What you have to do: Output, word for word, the span of lines that starts at the one containing "red brick B4 level" and ends at the last line of the records.

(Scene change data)
◆ ◆ ◆ ◆
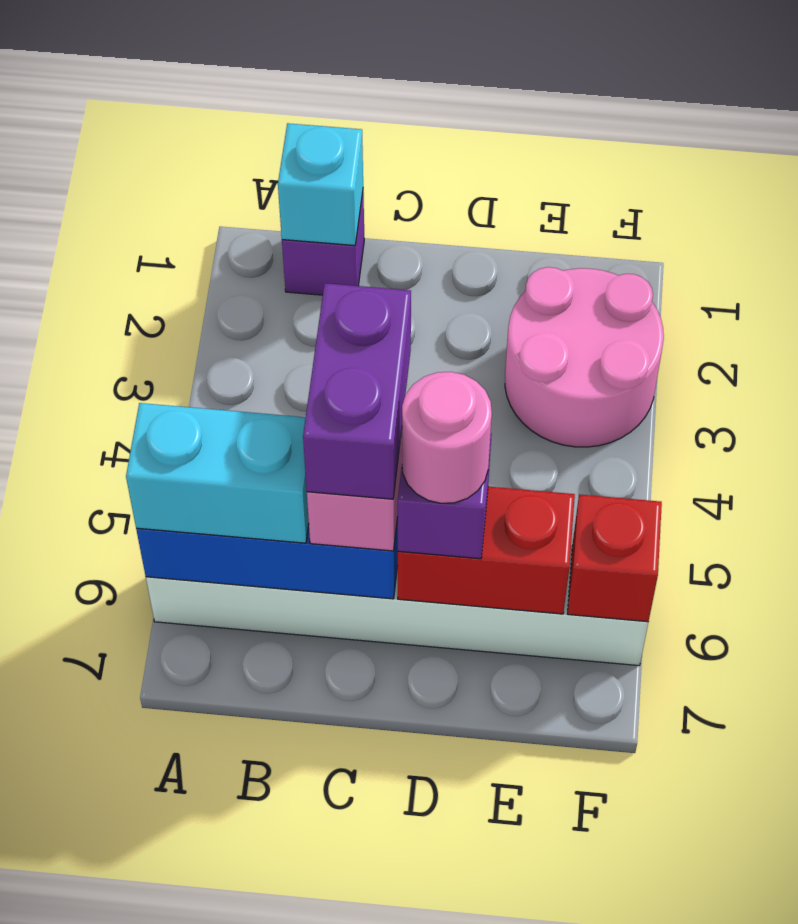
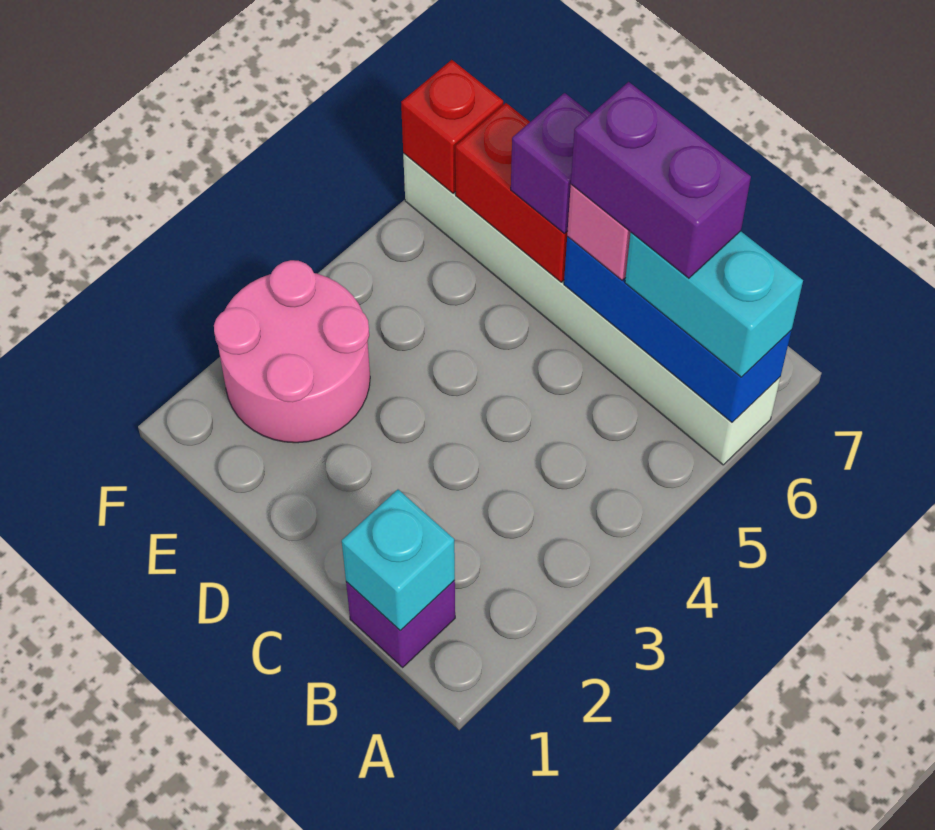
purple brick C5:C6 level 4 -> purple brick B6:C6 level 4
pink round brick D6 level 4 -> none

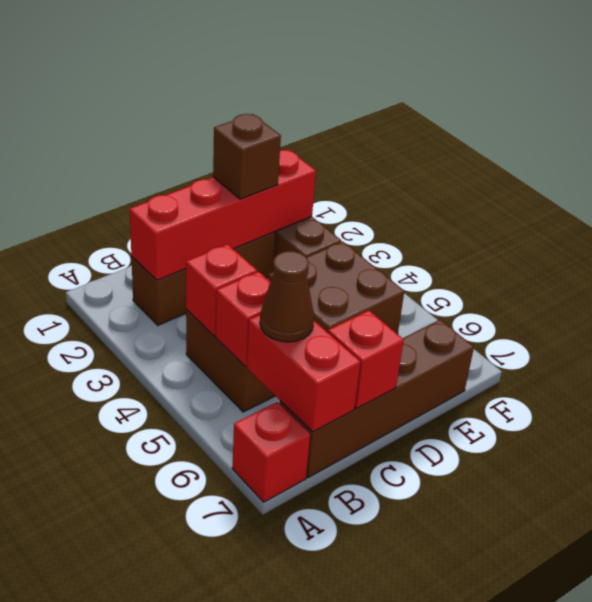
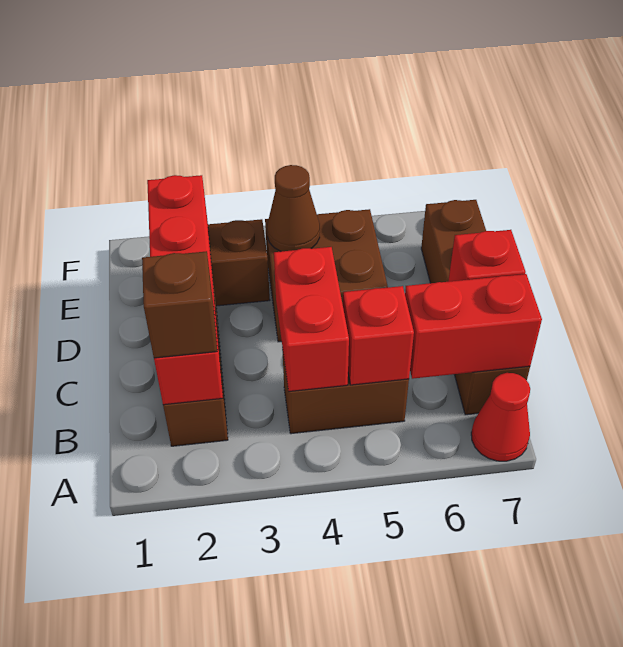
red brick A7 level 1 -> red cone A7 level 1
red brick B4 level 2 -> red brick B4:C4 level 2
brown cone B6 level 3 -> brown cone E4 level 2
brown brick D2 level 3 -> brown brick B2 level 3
◆ ◆ ◆ ◆
Exercise result:
red brick B4 level 2 -> red brick B4:C4 level 2
brown cone B6 level 3 -> brown cone E4 level 2
brown brick D2 level 3 -> brown brick B2 level 3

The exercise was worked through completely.